--- EXERCISE GOAL ---
Below are the records; restate all of them word for word.

+ + + +

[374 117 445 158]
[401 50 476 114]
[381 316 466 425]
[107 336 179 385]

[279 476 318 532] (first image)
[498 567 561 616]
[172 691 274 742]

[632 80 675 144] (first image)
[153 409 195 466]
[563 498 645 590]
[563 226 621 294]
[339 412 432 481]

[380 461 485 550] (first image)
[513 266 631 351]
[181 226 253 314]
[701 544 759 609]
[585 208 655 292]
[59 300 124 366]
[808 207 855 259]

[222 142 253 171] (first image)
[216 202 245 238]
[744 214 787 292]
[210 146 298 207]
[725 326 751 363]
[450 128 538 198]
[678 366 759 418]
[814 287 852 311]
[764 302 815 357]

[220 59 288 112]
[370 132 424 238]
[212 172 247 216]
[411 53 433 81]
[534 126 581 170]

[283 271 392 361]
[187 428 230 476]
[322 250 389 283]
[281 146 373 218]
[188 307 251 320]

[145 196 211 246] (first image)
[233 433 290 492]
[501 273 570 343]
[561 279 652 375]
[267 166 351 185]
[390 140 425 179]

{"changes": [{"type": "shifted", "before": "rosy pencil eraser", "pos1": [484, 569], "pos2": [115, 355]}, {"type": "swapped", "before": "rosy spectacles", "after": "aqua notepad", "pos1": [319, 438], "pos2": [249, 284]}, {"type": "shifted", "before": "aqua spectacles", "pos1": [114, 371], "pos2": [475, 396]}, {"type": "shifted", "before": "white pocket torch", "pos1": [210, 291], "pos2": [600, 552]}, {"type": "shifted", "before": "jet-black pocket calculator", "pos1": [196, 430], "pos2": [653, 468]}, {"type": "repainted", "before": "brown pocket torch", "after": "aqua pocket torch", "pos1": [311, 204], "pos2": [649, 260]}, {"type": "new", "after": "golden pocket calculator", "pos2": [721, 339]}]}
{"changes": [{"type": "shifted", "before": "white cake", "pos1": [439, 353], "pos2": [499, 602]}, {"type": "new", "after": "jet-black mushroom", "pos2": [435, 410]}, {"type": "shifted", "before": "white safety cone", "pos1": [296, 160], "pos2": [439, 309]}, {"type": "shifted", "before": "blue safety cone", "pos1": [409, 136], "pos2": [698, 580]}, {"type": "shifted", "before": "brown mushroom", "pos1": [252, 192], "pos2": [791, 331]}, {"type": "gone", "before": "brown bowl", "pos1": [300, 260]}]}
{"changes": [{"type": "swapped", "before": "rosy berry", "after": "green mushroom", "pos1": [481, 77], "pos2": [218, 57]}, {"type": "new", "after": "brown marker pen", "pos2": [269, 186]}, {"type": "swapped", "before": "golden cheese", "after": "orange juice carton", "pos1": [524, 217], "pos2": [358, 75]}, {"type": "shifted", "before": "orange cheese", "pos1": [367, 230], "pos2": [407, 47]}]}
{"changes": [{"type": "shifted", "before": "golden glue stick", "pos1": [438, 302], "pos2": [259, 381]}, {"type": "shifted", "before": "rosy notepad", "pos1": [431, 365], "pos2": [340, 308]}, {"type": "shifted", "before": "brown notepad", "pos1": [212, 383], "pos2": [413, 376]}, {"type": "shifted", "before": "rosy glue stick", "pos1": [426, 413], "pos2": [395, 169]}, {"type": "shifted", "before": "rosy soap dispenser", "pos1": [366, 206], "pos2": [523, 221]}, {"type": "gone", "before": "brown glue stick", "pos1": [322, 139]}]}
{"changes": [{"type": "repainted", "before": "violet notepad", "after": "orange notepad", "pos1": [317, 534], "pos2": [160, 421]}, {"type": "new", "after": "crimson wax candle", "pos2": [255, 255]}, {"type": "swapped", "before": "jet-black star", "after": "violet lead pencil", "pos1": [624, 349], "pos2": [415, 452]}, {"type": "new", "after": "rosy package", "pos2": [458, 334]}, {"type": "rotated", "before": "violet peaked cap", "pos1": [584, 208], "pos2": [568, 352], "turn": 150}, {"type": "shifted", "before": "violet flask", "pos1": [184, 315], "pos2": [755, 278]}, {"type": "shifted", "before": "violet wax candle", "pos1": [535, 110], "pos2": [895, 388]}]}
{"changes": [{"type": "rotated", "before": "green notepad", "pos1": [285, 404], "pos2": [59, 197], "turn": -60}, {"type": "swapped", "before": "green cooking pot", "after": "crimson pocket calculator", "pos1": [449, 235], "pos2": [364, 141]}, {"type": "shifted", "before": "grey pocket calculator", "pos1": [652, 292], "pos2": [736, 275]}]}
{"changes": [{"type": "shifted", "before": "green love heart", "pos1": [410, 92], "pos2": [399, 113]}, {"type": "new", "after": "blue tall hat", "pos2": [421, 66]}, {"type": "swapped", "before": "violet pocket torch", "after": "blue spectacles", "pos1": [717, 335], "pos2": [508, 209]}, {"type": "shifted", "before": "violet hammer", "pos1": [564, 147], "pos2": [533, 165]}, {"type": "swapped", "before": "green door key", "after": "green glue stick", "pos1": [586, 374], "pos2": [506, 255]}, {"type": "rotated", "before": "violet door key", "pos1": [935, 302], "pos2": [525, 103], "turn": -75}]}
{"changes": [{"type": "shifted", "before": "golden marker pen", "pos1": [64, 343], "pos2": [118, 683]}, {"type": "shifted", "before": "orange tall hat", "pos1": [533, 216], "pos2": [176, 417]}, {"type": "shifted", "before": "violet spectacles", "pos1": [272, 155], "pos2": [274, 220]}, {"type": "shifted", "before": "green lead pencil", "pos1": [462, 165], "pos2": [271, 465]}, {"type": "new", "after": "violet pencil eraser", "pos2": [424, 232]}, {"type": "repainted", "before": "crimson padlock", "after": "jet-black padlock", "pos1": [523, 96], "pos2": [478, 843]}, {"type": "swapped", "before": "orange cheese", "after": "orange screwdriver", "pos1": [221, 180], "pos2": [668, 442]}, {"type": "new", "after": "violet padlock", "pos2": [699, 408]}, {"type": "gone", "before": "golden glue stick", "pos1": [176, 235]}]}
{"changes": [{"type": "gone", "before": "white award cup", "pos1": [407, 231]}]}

+ + + +

--- ANSWER BELOW ---
[374 117 445 158]
[401 50 476 114]
[381 316 466 425]
[107 336 179 385]

[279 476 318 532] (first image)
[498 567 561 616]
[172 691 274 742]

[632 80 675 144] (first image)
[153 409 195 466]
[563 498 645 590]
[563 226 621 294]
[339 412 432 481]

[380 461 485 550] (first image)
[513 266 631 351]
[181 226 253 314]
[701 544 759 609]
[585 208 655 292]
[59 300 124 366]
[808 207 855 259]

[222 142 253 171] (first image)
[216 202 245 238]
[744 214 787 292]
[210 146 298 207]
[725 326 751 363]
[450 128 538 198]
[678 366 759 418]
[814 287 852 311]
[764 302 815 357]

[220 59 288 112]
[370 132 424 238]
[212 172 247 216]
[411 53 433 81]
[534 126 581 170]

[283 271 392 361]
[187 428 230 476]
[322 250 389 283]
[281 146 373 218]
[188 307 251 320]

[145 196 211 246] (first image)
[233 433 290 492]
[501 273 570 343]
[561 279 652 375]
[267 166 351 185]
[390 140 425 179]

{"changes": [{"type": "shifted", "before": "rosy pencil eraser", "pos1": [484, 569], "pos2": [115, 355]}, {"type": "swapped", "before": "rosy spectacles", "after": "aqua notepad", "pos1": [319, 438], "pos2": [249, 284]}, {"type": "shifted", "before": "aqua spectacles", "pos1": [114, 371], "pos2": [475, 396]}, {"type": "shifted", "before": "white pocket torch", "pos1": [210, 291], "pos2": [600, 552]}, {"type": "shifted", "before": "jet-black pocket calculator", "pos1": [196, 430], "pos2": [653, 468]}, {"type": "repainted", "before": "brown pocket torch", "after": "aqua pocket torch", "pos1": [311, 204], "pos2": [649, 260]}, {"type": "new", "after": "golden pocket calculator", "pos2": [721, 339]}]}
{"changes": [{"type": "shifted", "before": "white cake", "pos1": [439, 353], "pos2": [499, 602]}, {"type": "new", "after": "jet-black mushroom", "pos2": [435, 410]}, {"type": "shifted", "before": "white safety cone", "pos1": [296, 160], "pos2": [439, 309]}, {"type": "shifted", "before": "blue safety cone", "pos1": [409, 136], "pos2": [698, 580]}, {"type": "shifted", "before": "brown mushroom", "pos1": [252, 192], "pos2": [791, 331]}, {"type": "gone", "before": "brown bowl", "pos1": [300, 260]}]}
{"changes": [{"type": "swapped", "before": "rosy berry", "after": "green mushroom", "pos1": [481, 77], "pos2": [218, 57]}, {"type": "new", "after": "brown marker pen", "pos2": [269, 186]}, {"type": "swapped", "before": "golden cheese", "after": "orange juice carton", "pos1": [524, 217], "pos2": [358, 75]}, {"type": "shifted", "before": "orange cheese", "pos1": [367, 230], "pos2": [407, 47]}]}
{"changes": [{"type": "shifted", "before": "golden glue stick", "pos1": [438, 302], "pos2": [259, 381]}, {"type": "shifted", "before": "rosy notepad", "pos1": [431, 365], "pos2": [340, 308]}, {"type": "shifted", "before": "brown notepad", "pos1": [212, 383], "pos2": [413, 376]}, {"type": "shifted", "before": "rosy glue stick", "pos1": [426, 413], "pos2": [395, 169]}, {"type": "shifted", "before": "rosy soap dispenser", "pos1": [366, 206], "pos2": [523, 221]}, {"type": "gone", "before": "brown glue stick", "pos1": [322, 139]}]}
{"changes": [{"type": "repainted", "before": "violet notepad", "after": "orange notepad", "pos1": [317, 534], "pos2": [160, 421]}, {"type": "new", "after": "crimson wax candle", "pos2": [255, 255]}, {"type": "swapped", "before": "jet-black star", "after": "violet lead pencil", "pos1": [624, 349], "pos2": [415, 452]}, {"type": "new", "after": "rosy package", "pos2": [458, 334]}, {"type": "rotated", "before": "violet peaked cap", "pos1": [584, 208], "pos2": [568, 352], "turn": 150}, {"type": "shifted", "before": "violet flask", "pos1": [184, 315], "pos2": [755, 278]}, {"type": "shifted", "before": "violet wax candle", "pos1": [535, 110], "pos2": [895, 388]}]}
{"changes": [{"type": "rotated", "before": "green notepad", "pos1": [285, 404], "pos2": [59, 197], "turn": -60}, {"type": "swapped", "before": "green cooking pot", "after": "crimson pocket calculator", "pos1": [449, 235], "pos2": [364, 141]}, {"type": "shifted", "before": "grey pocket calculator", "pos1": [652, 292], "pos2": [736, 275]}]}
{"changes": [{"type": "shifted", "before": "green love heart", "pos1": [410, 92], "pos2": [399, 113]}, {"type": "new", "after": "blue tall hat", "pos2": [421, 66]}, {"type": "swapped", "before": "violet pocket torch", "after": "blue spectacles", "pos1": [717, 335], "pos2": [508, 209]}, {"type": "shifted", "before": "violet hammer", "pos1": [564, 147], "pos2": [533, 165]}, {"type": "swapped", "before": "green door key", "after": "green glue stick", "pos1": [586, 374], "pos2": [506, 255]}, {"type": "rotated", "before": "violet door key", "pos1": [935, 302], "pos2": [525, 103], "turn": -75}]}
{"changes": [{"type": "shifted", "before": "golden marker pen", "pos1": [64, 343], "pos2": [118, 683]}, {"type": "shifted", "before": "orange tall hat", "pos1": [533, 216], "pos2": [176, 417]}, {"type": "shifted", "before": "violet spectacles", "pos1": [272, 155], "pos2": [274, 220]}, {"type": "shifted", "before": "green lead pencil", "pos1": [462, 165], "pos2": [271, 465]}, {"type": "new", "after": "violet pencil eraser", "pos2": [424, 232]}, {"type": "repainted", "before": "crimson padlock", "after": "jet-black padlock", "pos1": [523, 96], "pos2": [478, 843]}, {"type": "swapped", "before": "orange cheese", "after": "orange screwdriver", "pos1": [221, 180], "pos2": [668, 442]}, {"type": "new", "after": "violet padlock", "pos2": [699, 408]}, {"type": "gone", "before": "golden glue stick", "pos1": [176, 235]}]}
{"changes": [{"type": "gone", "before": "white award cup", "pos1": [407, 231]}]}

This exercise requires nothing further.